Segment Open
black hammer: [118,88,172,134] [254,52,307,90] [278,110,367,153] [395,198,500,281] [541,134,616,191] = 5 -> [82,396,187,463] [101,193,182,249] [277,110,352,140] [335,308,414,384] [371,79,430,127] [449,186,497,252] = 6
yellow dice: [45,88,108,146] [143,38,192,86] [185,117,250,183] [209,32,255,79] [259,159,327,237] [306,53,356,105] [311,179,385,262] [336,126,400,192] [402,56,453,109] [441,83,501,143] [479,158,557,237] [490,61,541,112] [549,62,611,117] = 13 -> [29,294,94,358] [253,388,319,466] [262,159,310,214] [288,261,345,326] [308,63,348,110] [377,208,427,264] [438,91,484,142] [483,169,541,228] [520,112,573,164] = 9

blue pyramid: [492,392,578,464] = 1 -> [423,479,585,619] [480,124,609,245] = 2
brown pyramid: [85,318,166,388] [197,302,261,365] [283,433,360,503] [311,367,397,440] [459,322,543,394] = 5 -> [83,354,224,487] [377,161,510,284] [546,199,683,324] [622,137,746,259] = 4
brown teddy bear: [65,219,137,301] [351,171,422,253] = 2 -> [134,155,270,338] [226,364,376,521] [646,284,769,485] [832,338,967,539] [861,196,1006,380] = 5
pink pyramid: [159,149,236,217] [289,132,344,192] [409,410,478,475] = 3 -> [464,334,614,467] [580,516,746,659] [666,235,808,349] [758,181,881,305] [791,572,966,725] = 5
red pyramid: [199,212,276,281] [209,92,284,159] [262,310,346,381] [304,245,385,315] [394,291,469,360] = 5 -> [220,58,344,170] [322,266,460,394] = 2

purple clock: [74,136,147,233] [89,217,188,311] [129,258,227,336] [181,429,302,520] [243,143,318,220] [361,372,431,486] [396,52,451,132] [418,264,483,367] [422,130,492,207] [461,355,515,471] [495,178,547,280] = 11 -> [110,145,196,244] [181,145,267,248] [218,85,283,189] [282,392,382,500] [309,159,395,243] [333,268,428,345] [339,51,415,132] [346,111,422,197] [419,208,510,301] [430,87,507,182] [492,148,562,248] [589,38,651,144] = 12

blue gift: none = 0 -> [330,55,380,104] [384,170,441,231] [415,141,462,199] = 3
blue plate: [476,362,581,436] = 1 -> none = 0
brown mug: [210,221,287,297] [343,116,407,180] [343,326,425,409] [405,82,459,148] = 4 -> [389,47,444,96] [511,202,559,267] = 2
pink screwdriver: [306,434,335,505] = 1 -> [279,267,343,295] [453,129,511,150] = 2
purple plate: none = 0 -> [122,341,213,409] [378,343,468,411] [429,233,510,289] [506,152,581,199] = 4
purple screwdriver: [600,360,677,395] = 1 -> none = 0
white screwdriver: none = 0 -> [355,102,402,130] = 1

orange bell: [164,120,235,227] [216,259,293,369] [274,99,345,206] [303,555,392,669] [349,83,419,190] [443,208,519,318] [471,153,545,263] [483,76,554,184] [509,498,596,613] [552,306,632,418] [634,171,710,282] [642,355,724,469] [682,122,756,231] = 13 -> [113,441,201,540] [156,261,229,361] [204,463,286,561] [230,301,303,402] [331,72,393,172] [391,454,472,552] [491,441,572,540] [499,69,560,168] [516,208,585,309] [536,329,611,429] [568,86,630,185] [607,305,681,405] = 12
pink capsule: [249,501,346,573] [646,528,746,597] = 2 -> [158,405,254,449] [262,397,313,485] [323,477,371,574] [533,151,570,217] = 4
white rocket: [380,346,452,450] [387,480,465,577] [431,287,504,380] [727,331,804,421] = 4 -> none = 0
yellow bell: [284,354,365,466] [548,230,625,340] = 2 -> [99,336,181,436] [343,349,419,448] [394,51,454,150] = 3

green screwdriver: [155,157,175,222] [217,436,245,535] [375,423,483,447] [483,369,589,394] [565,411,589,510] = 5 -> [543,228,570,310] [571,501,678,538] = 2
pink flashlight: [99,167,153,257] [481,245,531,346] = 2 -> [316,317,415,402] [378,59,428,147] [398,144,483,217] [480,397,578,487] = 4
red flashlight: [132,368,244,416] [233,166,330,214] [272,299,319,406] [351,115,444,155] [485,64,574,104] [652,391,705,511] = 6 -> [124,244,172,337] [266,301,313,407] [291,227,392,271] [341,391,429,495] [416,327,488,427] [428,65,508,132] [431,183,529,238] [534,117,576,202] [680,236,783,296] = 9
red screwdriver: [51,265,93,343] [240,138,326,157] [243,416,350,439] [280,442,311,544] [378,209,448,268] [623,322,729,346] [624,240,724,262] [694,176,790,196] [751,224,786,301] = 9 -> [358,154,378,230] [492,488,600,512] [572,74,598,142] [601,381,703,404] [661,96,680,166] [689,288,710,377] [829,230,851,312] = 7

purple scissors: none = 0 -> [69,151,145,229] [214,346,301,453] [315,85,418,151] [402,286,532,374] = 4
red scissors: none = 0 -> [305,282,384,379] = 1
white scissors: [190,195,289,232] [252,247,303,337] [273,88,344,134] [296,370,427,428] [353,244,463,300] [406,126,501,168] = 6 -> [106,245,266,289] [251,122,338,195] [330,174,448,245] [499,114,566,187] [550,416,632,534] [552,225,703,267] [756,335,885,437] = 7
Segment Closed
Reproduce the entries above in full, so that each one reads exactly as before.

black hammer: [118,88,172,134] [254,52,307,90] [278,110,367,153] [395,198,500,281] [541,134,616,191] = 5 -> [82,396,187,463] [101,193,182,249] [277,110,352,140] [335,308,414,384] [371,79,430,127] [449,186,497,252] = 6
yellow dice: [45,88,108,146] [143,38,192,86] [185,117,250,183] [209,32,255,79] [259,159,327,237] [306,53,356,105] [311,179,385,262] [336,126,400,192] [402,56,453,109] [441,83,501,143] [479,158,557,237] [490,61,541,112] [549,62,611,117] = 13 -> [29,294,94,358] [253,388,319,466] [262,159,310,214] [288,261,345,326] [308,63,348,110] [377,208,427,264] [438,91,484,142] [483,169,541,228] [520,112,573,164] = 9

blue pyramid: [492,392,578,464] = 1 -> [423,479,585,619] [480,124,609,245] = 2
brown pyramid: [85,318,166,388] [197,302,261,365] [283,433,360,503] [311,367,397,440] [459,322,543,394] = 5 -> [83,354,224,487] [377,161,510,284] [546,199,683,324] [622,137,746,259] = 4
brown teddy bear: [65,219,137,301] [351,171,422,253] = 2 -> [134,155,270,338] [226,364,376,521] [646,284,769,485] [832,338,967,539] [861,196,1006,380] = 5
pink pyramid: [159,149,236,217] [289,132,344,192] [409,410,478,475] = 3 -> [464,334,614,467] [580,516,746,659] [666,235,808,349] [758,181,881,305] [791,572,966,725] = 5
red pyramid: [199,212,276,281] [209,92,284,159] [262,310,346,381] [304,245,385,315] [394,291,469,360] = 5 -> [220,58,344,170] [322,266,460,394] = 2

purple clock: [74,136,147,233] [89,217,188,311] [129,258,227,336] [181,429,302,520] [243,143,318,220] [361,372,431,486] [396,52,451,132] [418,264,483,367] [422,130,492,207] [461,355,515,471] [495,178,547,280] = 11 -> [110,145,196,244] [181,145,267,248] [218,85,283,189] [282,392,382,500] [309,159,395,243] [333,268,428,345] [339,51,415,132] [346,111,422,197] [419,208,510,301] [430,87,507,182] [492,148,562,248] [589,38,651,144] = 12

blue gift: none = 0 -> [330,55,380,104] [384,170,441,231] [415,141,462,199] = 3
blue plate: [476,362,581,436] = 1 -> none = 0
brown mug: [210,221,287,297] [343,116,407,180] [343,326,425,409] [405,82,459,148] = 4 -> [389,47,444,96] [511,202,559,267] = 2
pink screwdriver: [306,434,335,505] = 1 -> [279,267,343,295] [453,129,511,150] = 2
purple plate: none = 0 -> [122,341,213,409] [378,343,468,411] [429,233,510,289] [506,152,581,199] = 4
purple screwdriver: [600,360,677,395] = 1 -> none = 0
white screwdriver: none = 0 -> [355,102,402,130] = 1

orange bell: [164,120,235,227] [216,259,293,369] [274,99,345,206] [303,555,392,669] [349,83,419,190] [443,208,519,318] [471,153,545,263] [483,76,554,184] [509,498,596,613] [552,306,632,418] [634,171,710,282] [642,355,724,469] [682,122,756,231] = 13 -> [113,441,201,540] [156,261,229,361] [204,463,286,561] [230,301,303,402] [331,72,393,172] [391,454,472,552] [491,441,572,540] [499,69,560,168] [516,208,585,309] [536,329,611,429] [568,86,630,185] [607,305,681,405] = 12
pink capsule: [249,501,346,573] [646,528,746,597] = 2 -> [158,405,254,449] [262,397,313,485] [323,477,371,574] [533,151,570,217] = 4
white rocket: [380,346,452,450] [387,480,465,577] [431,287,504,380] [727,331,804,421] = 4 -> none = 0
yellow bell: [284,354,365,466] [548,230,625,340] = 2 -> [99,336,181,436] [343,349,419,448] [394,51,454,150] = 3

green screwdriver: [155,157,175,222] [217,436,245,535] [375,423,483,447] [483,369,589,394] [565,411,589,510] = 5 -> [543,228,570,310] [571,501,678,538] = 2
pink flashlight: [99,167,153,257] [481,245,531,346] = 2 -> [316,317,415,402] [378,59,428,147] [398,144,483,217] [480,397,578,487] = 4
red flashlight: [132,368,244,416] [233,166,330,214] [272,299,319,406] [351,115,444,155] [485,64,574,104] [652,391,705,511] = 6 -> [124,244,172,337] [266,301,313,407] [291,227,392,271] [341,391,429,495] [416,327,488,427] [428,65,508,132] [431,183,529,238] [534,117,576,202] [680,236,783,296] = 9
red screwdriver: [51,265,93,343] [240,138,326,157] [243,416,350,439] [280,442,311,544] [378,209,448,268] [623,322,729,346] [624,240,724,262] [694,176,790,196] [751,224,786,301] = 9 -> [358,154,378,230] [492,488,600,512] [572,74,598,142] [601,381,703,404] [661,96,680,166] [689,288,710,377] [829,230,851,312] = 7

purple scissors: none = 0 -> [69,151,145,229] [214,346,301,453] [315,85,418,151] [402,286,532,374] = 4
red scissors: none = 0 -> [305,282,384,379] = 1
white scissors: [190,195,289,232] [252,247,303,337] [273,88,344,134] [296,370,427,428] [353,244,463,300] [406,126,501,168] = 6 -> [106,245,266,289] [251,122,338,195] [330,174,448,245] [499,114,566,187] [550,416,632,534] [552,225,703,267] [756,335,885,437] = 7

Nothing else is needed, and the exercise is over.